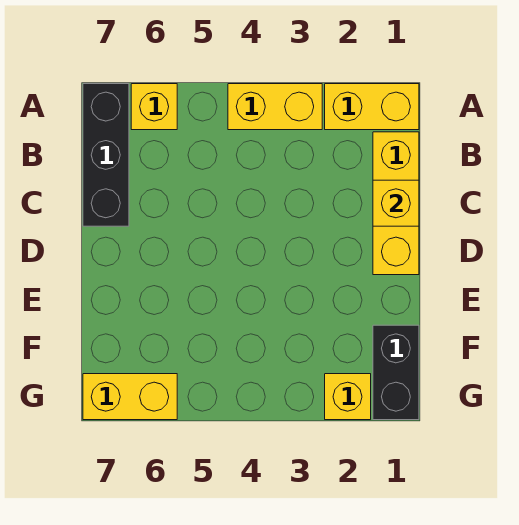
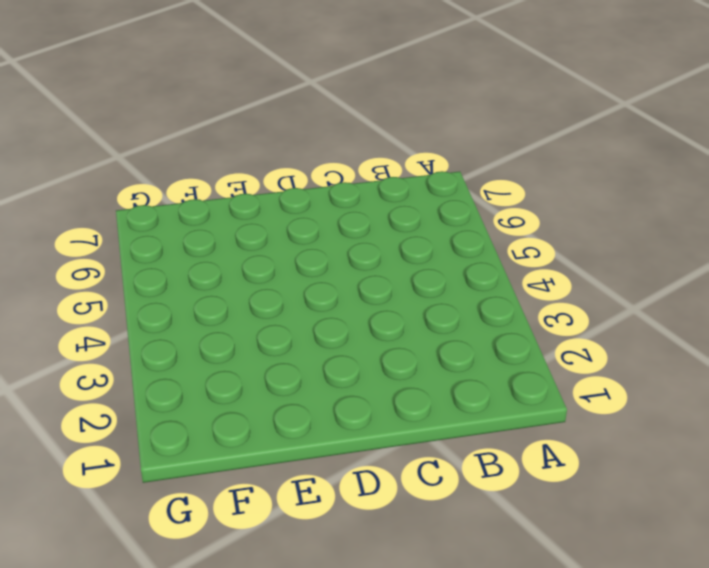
none -> yellow brick A1:A2 level 1
none -> yellow brick A3:A4 level 1

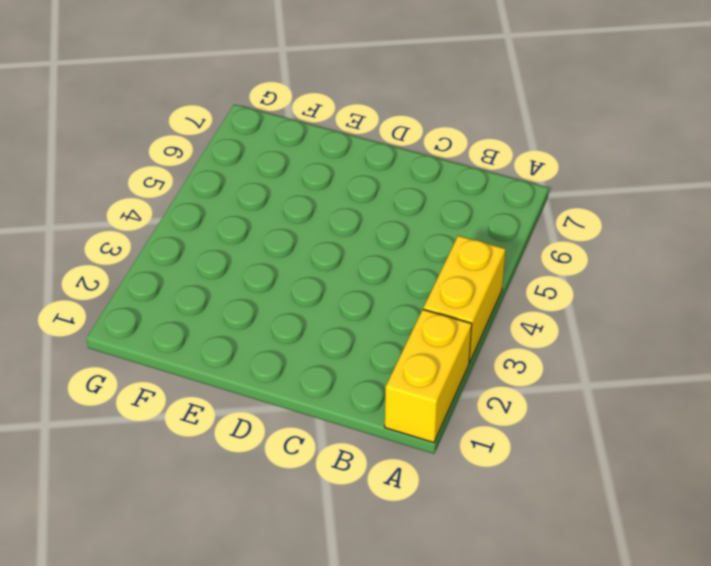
none -> yellow brick A6 level 1
none -> black brick A7:C7 level 1

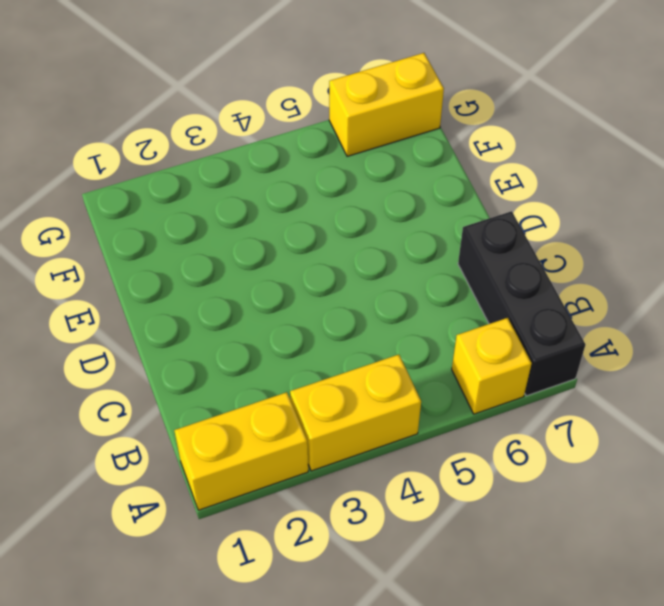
none -> yellow brick B1:D1 level 1
none -> black brick F1:G1 level 1

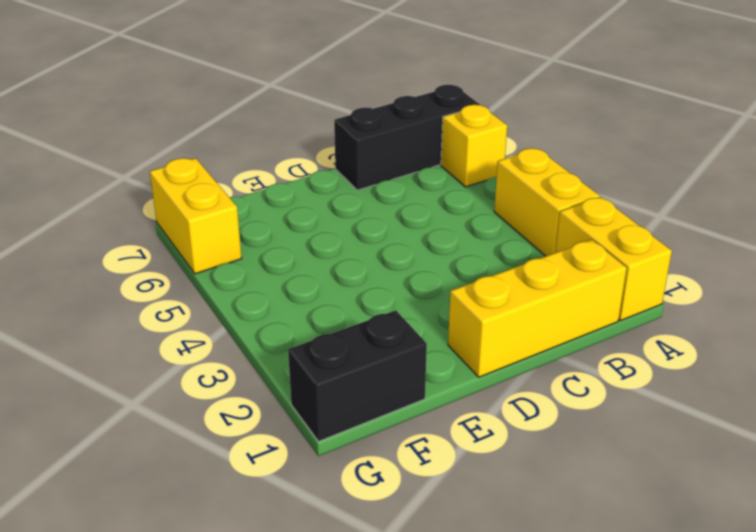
none -> yellow brick G2 level 1
none -> yellow brick C1 level 2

> Work task: Find the line holding "none -> black brick F1:G1 level 1" in the data above. Retype it and every later line exactly, through the end, but not the pictures.

> Written answer:
none -> black brick F1:G1 level 1

none -> yellow brick G2 level 1
none -> yellow brick C1 level 2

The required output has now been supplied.